Start of Block

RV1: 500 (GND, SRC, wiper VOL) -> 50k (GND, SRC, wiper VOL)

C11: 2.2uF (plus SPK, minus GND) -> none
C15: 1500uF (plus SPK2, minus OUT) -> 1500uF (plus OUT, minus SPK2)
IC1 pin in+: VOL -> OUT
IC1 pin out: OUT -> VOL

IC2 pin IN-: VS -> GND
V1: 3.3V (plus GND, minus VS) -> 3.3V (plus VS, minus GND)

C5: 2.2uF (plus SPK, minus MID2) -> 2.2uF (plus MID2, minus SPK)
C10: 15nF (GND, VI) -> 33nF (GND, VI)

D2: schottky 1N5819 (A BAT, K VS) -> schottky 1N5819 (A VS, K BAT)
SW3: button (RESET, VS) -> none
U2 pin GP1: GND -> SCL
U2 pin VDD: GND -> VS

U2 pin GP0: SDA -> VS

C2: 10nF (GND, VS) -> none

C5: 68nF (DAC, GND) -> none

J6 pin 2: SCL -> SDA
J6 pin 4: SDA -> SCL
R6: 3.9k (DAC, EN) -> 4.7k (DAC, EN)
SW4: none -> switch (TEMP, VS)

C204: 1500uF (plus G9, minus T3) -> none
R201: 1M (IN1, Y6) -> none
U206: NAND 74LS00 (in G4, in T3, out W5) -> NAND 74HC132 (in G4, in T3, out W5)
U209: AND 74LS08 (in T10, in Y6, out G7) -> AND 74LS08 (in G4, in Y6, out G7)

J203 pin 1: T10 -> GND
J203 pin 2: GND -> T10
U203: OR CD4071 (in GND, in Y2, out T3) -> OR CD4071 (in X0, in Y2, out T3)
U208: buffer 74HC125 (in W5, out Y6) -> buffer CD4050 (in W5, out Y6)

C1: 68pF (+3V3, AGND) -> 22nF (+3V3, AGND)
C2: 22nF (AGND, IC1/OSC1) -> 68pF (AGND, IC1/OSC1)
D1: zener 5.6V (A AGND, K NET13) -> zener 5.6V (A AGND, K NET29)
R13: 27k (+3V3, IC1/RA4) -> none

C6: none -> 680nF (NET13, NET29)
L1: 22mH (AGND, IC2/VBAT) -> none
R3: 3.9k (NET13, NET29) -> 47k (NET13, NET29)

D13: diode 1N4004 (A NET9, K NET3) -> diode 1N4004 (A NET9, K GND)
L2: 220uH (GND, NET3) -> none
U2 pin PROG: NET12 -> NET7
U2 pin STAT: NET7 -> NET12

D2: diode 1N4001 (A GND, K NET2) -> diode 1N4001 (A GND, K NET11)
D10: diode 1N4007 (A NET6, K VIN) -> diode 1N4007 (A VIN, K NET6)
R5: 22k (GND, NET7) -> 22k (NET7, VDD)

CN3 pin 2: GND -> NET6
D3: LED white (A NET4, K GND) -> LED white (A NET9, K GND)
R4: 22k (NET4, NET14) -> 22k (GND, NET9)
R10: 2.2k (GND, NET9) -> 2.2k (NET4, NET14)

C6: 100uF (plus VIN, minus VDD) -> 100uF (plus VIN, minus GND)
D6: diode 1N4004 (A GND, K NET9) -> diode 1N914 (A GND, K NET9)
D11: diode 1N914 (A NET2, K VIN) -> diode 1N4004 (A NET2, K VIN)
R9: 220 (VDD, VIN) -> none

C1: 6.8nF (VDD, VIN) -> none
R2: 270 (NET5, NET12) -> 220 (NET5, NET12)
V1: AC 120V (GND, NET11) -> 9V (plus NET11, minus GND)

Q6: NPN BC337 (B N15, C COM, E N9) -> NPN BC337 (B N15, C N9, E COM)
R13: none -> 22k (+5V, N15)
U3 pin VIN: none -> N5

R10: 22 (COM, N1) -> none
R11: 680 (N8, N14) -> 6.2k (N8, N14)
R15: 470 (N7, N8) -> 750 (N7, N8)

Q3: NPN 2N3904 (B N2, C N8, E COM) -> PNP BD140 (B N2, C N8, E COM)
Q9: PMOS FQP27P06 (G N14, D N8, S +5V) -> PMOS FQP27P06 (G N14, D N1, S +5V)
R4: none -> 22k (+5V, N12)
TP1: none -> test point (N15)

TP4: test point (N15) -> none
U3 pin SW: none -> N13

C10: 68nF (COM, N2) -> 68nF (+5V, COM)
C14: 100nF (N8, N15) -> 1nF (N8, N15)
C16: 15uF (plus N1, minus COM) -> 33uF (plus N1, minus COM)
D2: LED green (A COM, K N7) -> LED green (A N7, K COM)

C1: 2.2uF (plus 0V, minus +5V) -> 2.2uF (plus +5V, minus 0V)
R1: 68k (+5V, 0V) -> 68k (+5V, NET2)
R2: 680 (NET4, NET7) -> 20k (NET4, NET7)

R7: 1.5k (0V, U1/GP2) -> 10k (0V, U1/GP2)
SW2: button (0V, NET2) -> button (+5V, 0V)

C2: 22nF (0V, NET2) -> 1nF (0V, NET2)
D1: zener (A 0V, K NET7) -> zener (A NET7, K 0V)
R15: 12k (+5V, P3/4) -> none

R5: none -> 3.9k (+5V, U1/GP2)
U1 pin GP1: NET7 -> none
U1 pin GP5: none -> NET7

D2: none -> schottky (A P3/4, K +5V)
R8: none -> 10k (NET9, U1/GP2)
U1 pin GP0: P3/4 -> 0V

End of Block

▶ [WHAT THE EXERCISE ASKS] Working through the data above, find every line holding "point" and copy it.

▶ [SOLUTION FOR THIS EXERCISE]
TP1: none -> test point (N15)
TP4: test point (N15) -> none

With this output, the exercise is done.